BEGIN Records provided

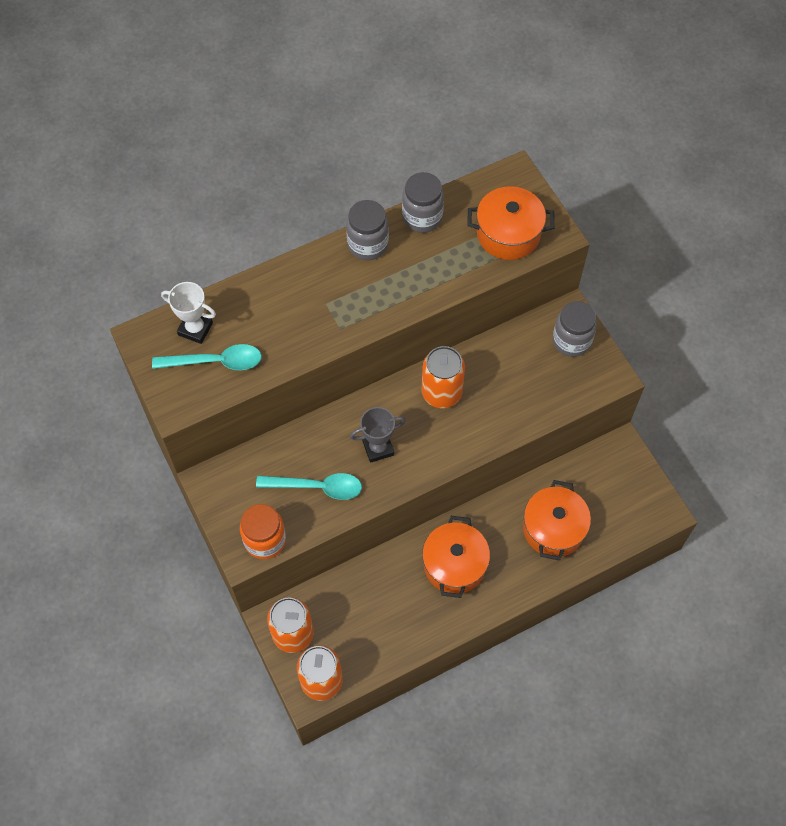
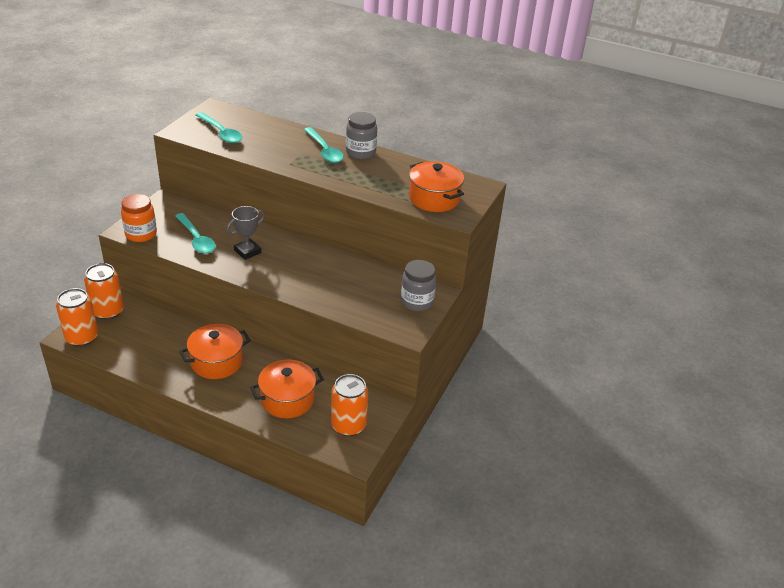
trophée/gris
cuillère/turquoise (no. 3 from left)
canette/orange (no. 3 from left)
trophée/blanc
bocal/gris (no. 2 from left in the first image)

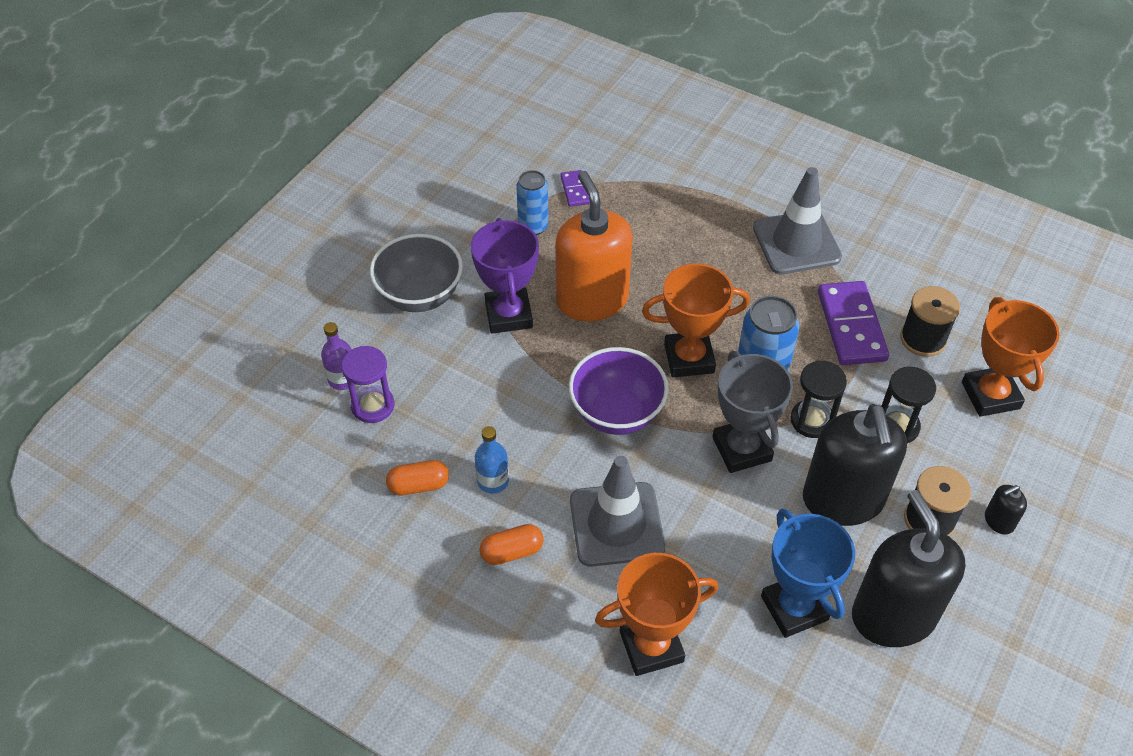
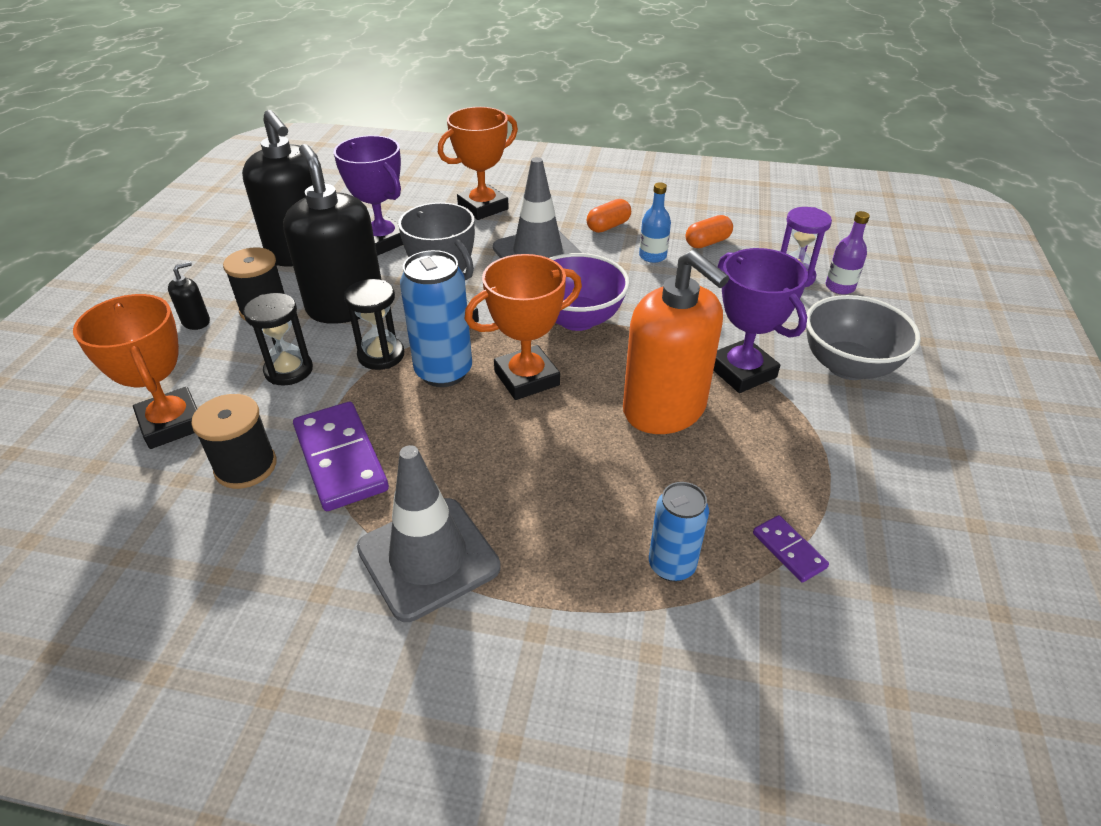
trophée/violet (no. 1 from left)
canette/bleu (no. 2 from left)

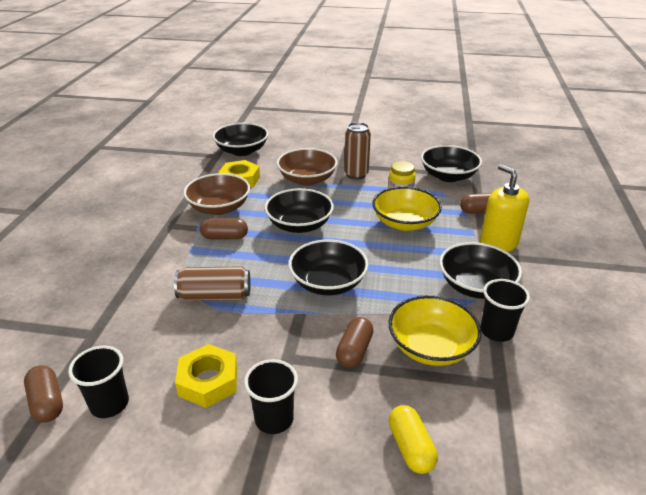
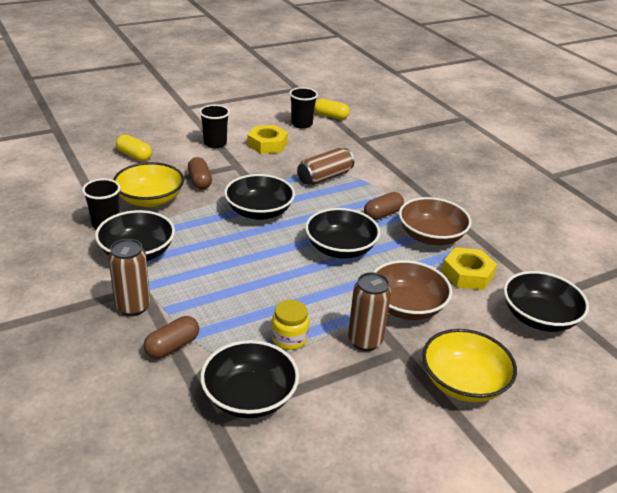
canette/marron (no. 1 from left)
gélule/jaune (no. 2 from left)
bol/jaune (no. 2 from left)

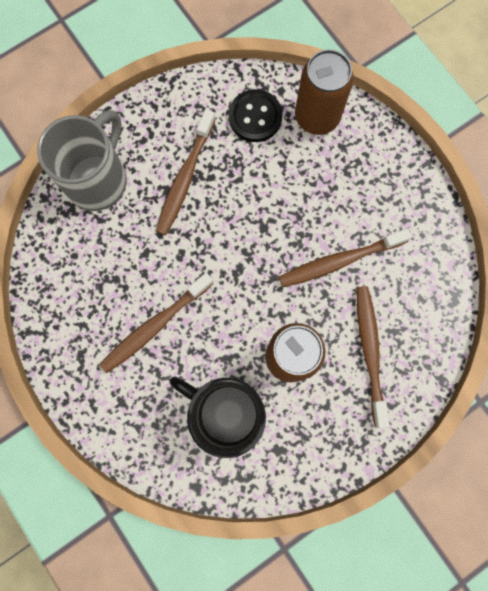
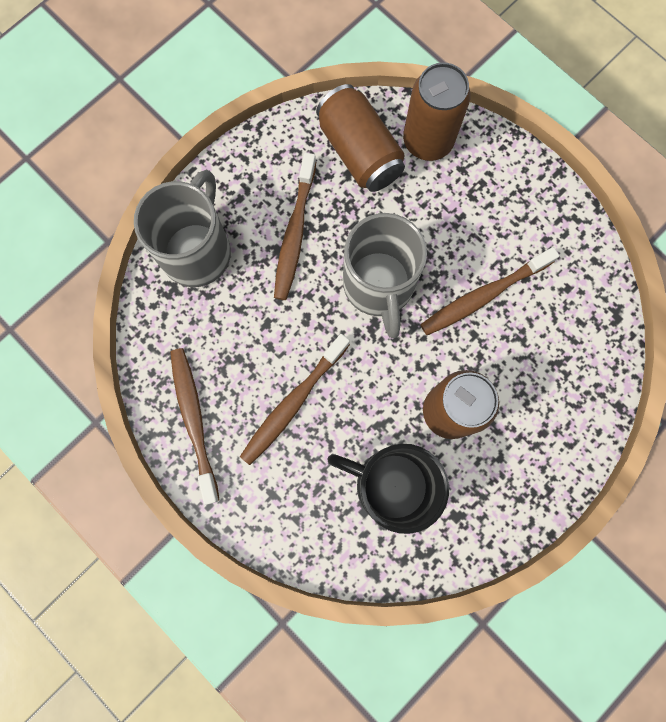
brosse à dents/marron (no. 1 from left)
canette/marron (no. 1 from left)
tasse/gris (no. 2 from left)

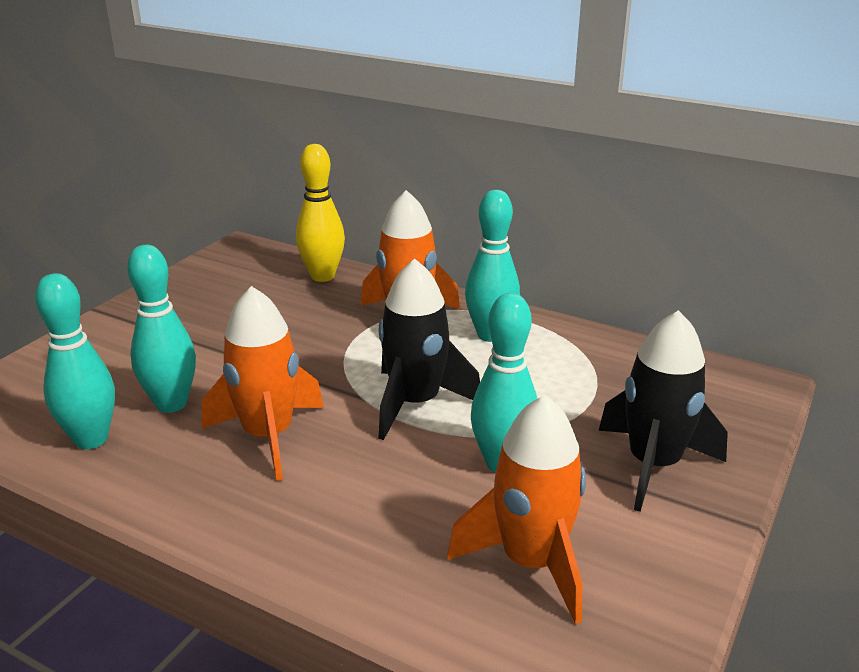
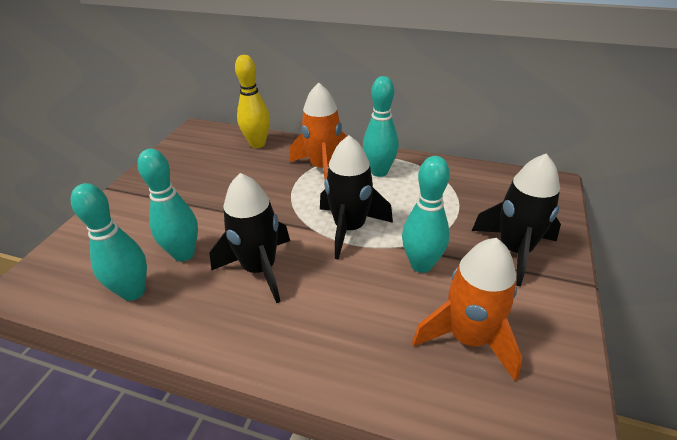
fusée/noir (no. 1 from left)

END Records provided

• [Exercise brief] All lines from the one containing "cuillère/turquoise (no. 3 from left)" through the end of the entries above must be given again exactly, with every picture omitted.

• [Exercise output]
cuillère/turquoise (no. 3 from left)
canette/orange (no. 3 from left)
trophée/blanc
bocal/gris (no. 2 from left in the first image)

trophée/violet (no. 1 from left)
canette/bleu (no. 2 from left)

canette/marron (no. 1 from left)
gélule/jaune (no. 2 from left)
bol/jaune (no. 2 from left)

brosse à dents/marron (no. 1 from left)
canette/marron (no. 1 from left)
tasse/gris (no. 2 from left)

fusée/noir (no. 1 from left)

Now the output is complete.